YOUR ASSIGNMENT: Reproduce the listing below in full and without alteration, apart from its pictures.

AVAILABLE DATA:
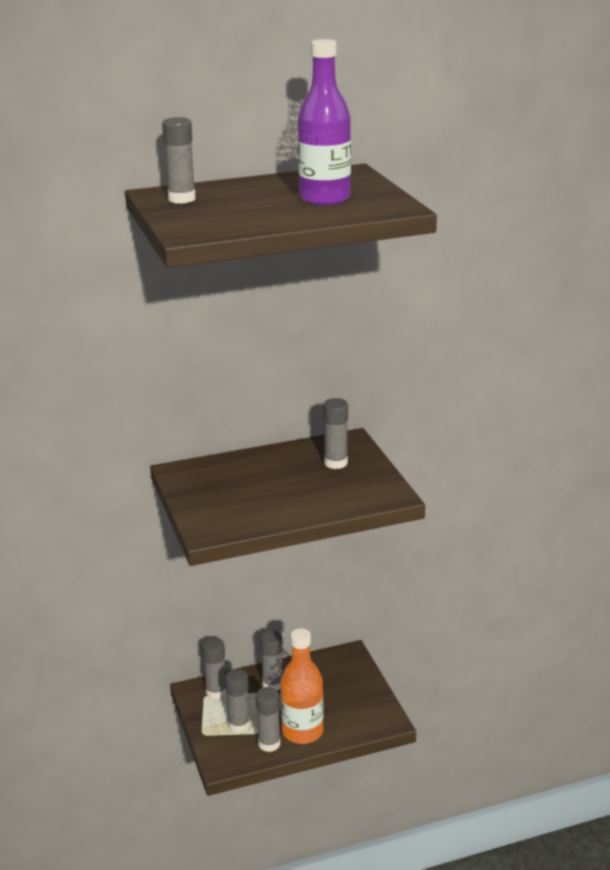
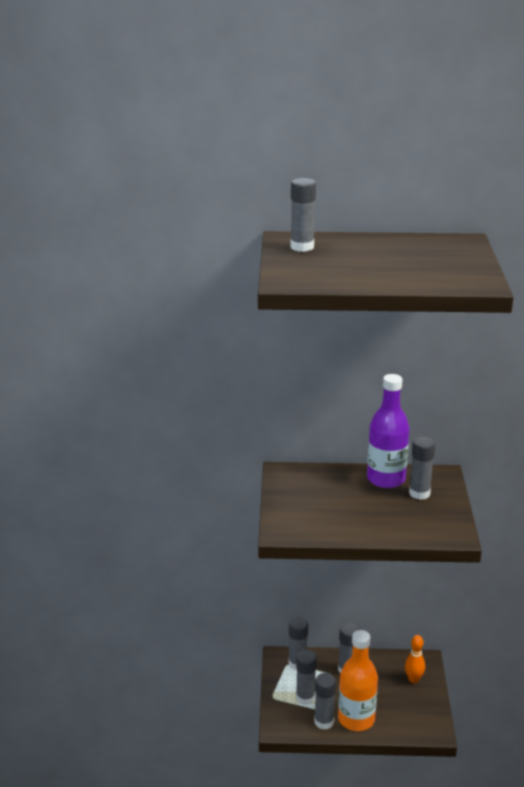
camera: 20 degrees right, 0 degrees up
(324, 199) = (422, 265): purple bottle -> purple bottle (386, 479)
(346, 676) = (413, 679): none -> orange bowling pin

TASK OUTPUT:
camera: 20 degrees right, 0 degrees up
(324, 199) = (422, 265): purple bottle -> purple bottle (386, 479)
(346, 676) = (413, 679): none -> orange bowling pin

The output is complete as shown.